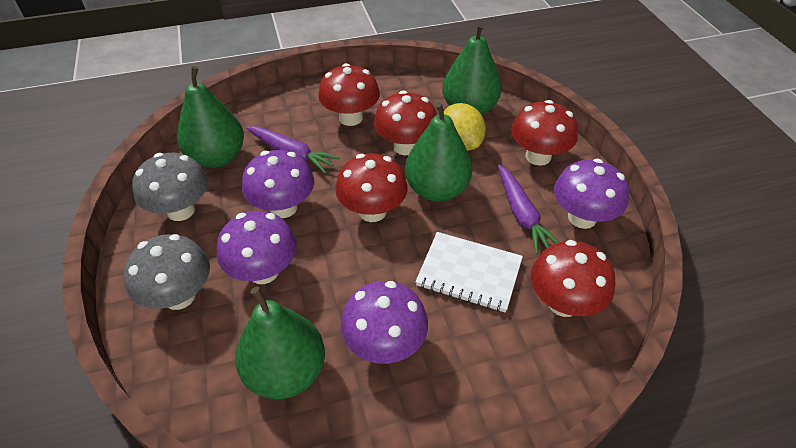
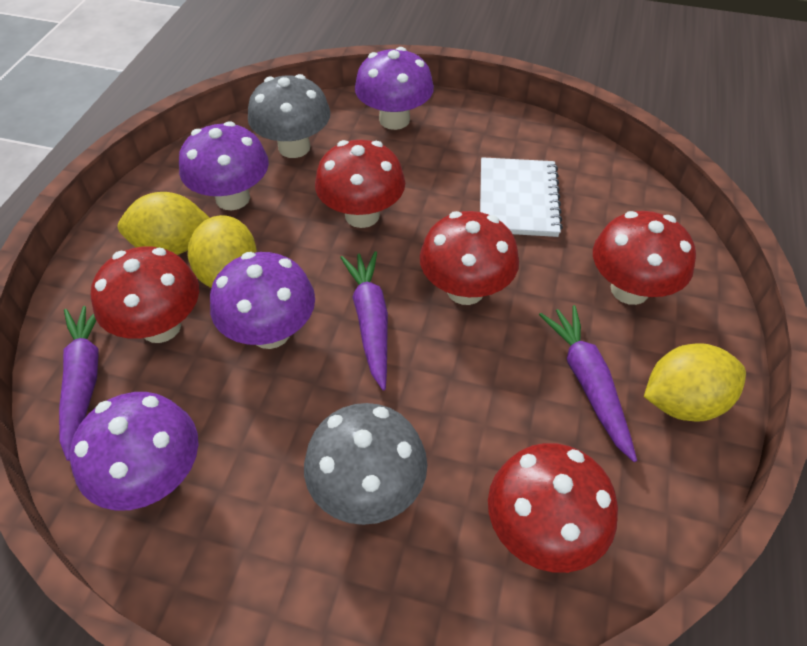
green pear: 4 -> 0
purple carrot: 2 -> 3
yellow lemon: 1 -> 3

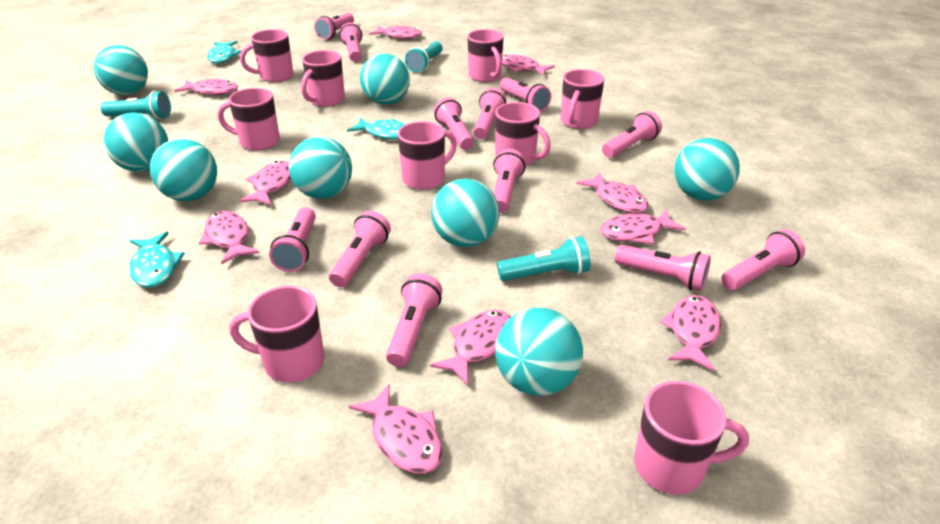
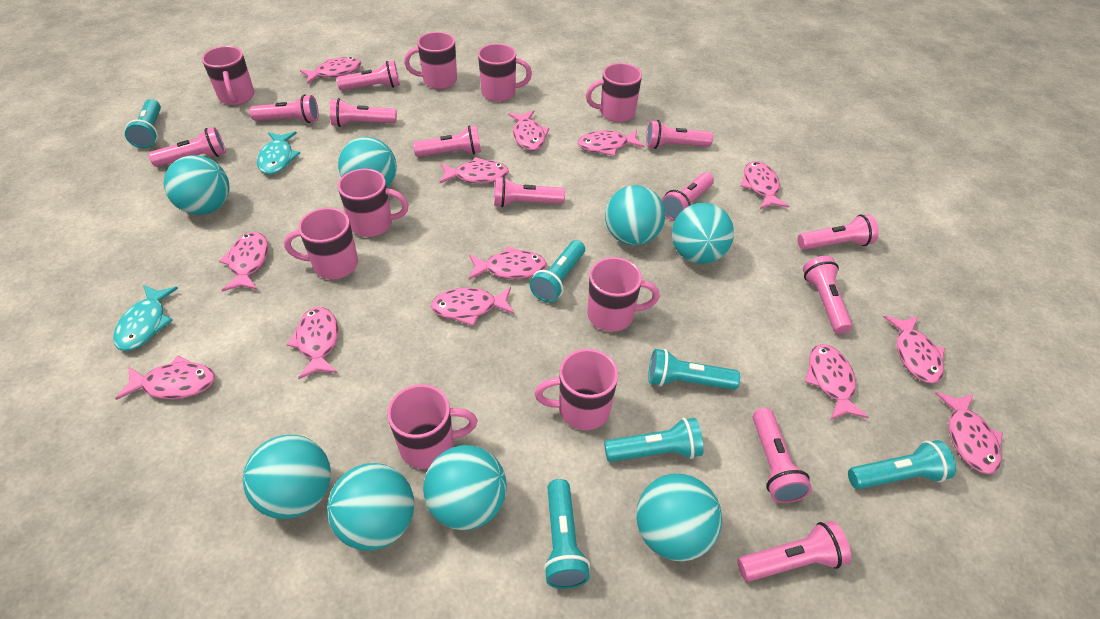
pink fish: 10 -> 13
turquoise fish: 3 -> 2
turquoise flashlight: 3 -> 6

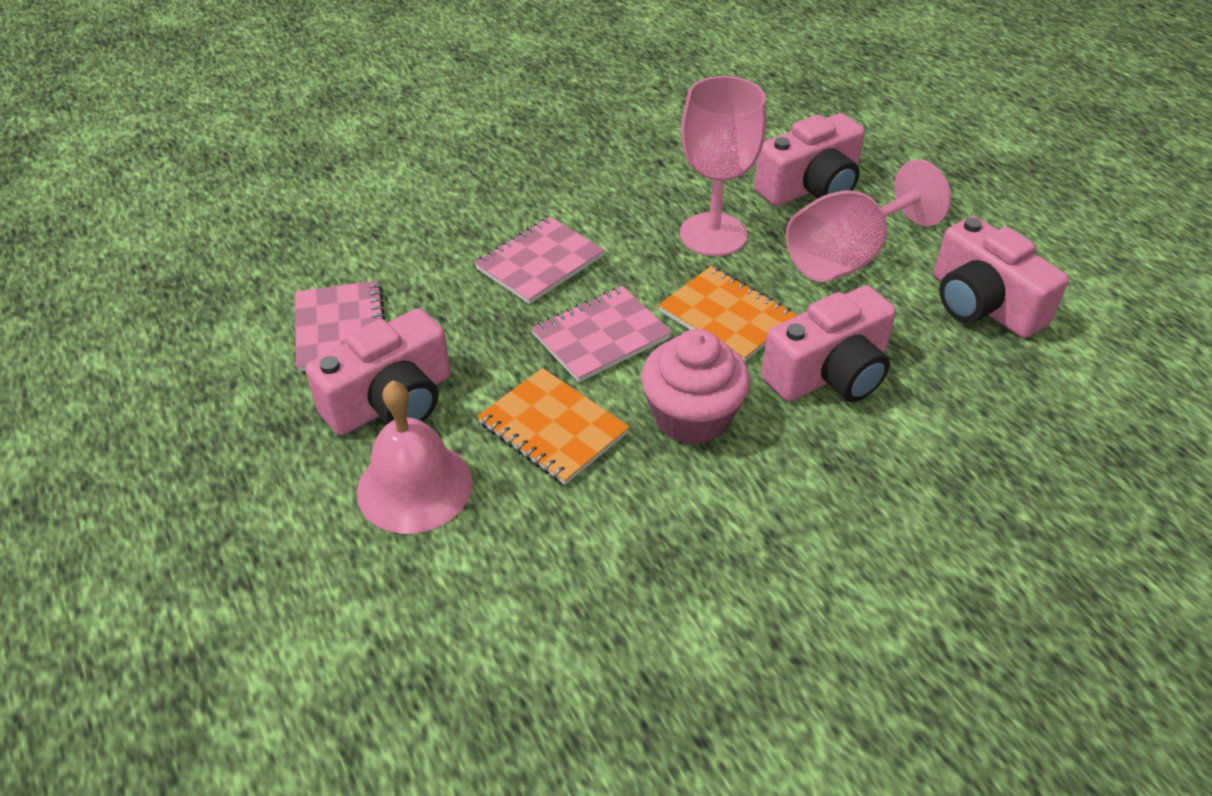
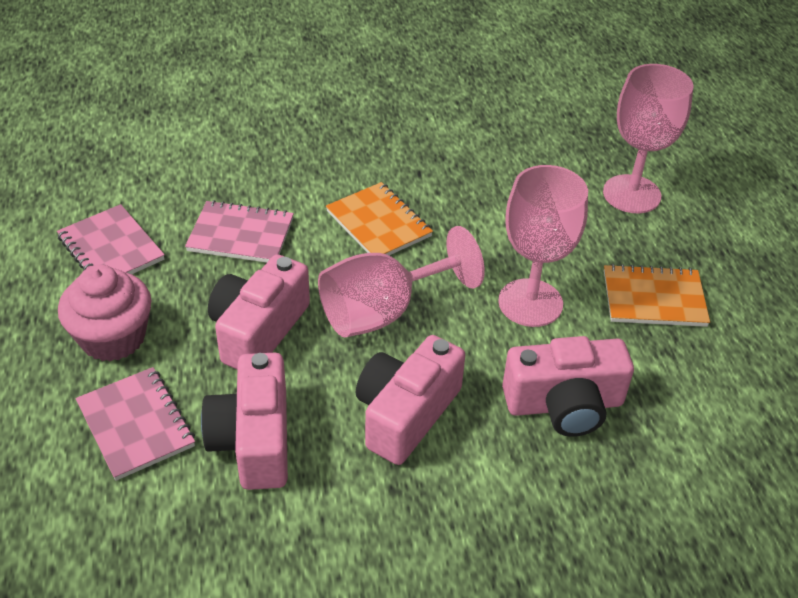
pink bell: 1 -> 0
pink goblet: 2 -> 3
-*-
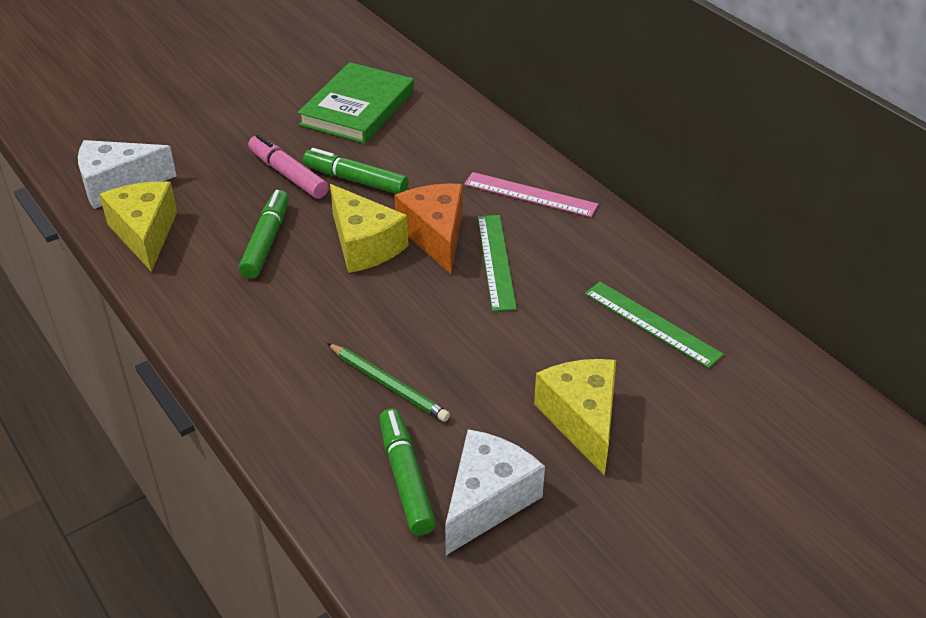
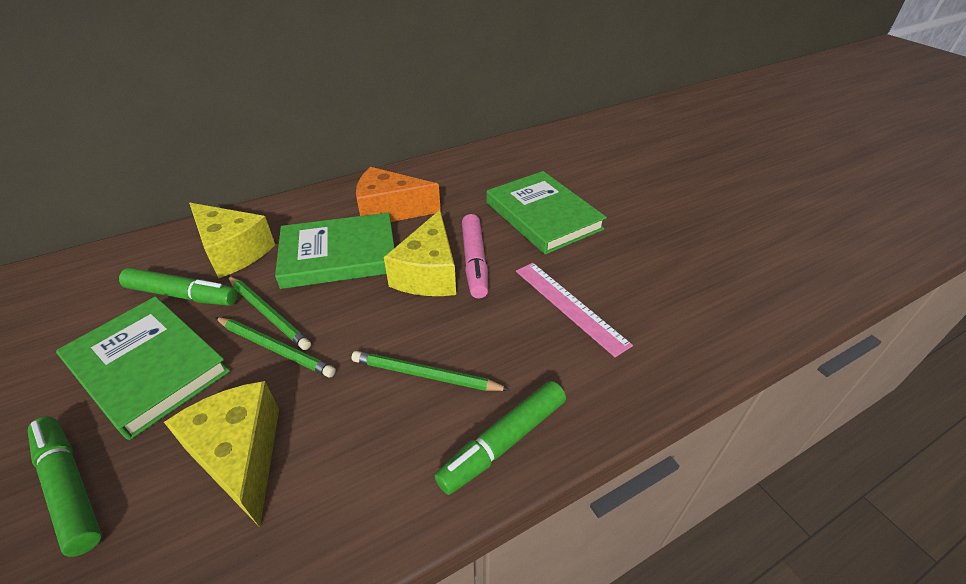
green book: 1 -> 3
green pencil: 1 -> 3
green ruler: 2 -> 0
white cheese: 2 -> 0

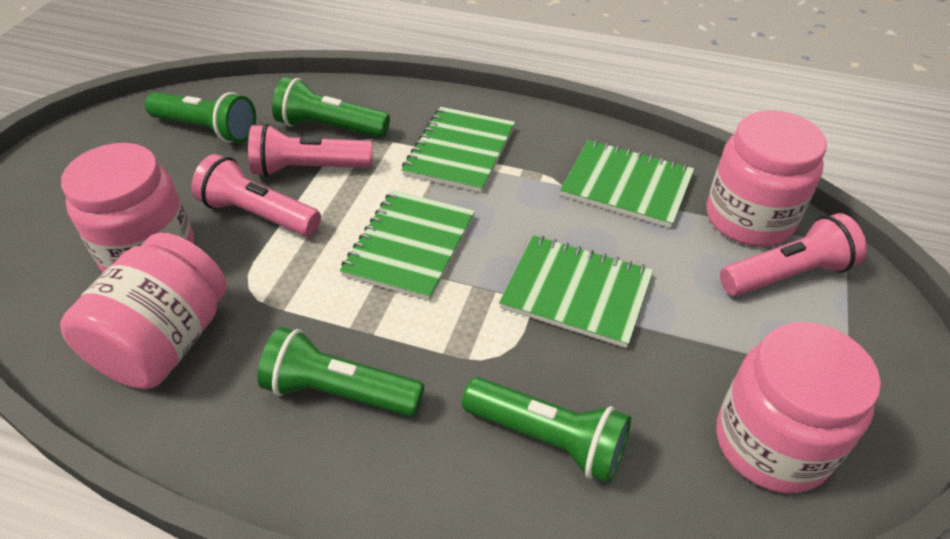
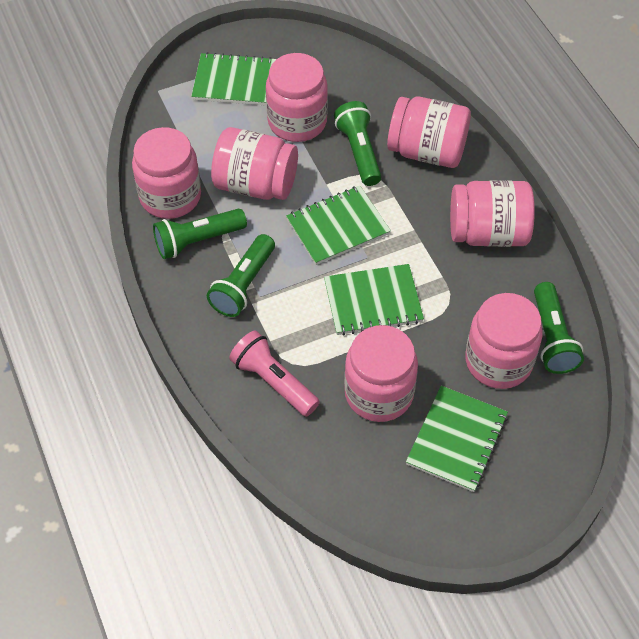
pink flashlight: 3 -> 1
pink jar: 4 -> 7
-*-
- _WORK INSTRUCTION_
All that should appear in the answer is the lines above from the line with "yellow lemon: 1 -> 3" through the line with "pink goblet: 2 -> 3", retyped exactly, pictures left out.

- _RESULT BELOW_
yellow lemon: 1 -> 3

pink fish: 10 -> 13
turquoise fish: 3 -> 2
turquoise flashlight: 3 -> 6

pink bell: 1 -> 0
pink goblet: 2 -> 3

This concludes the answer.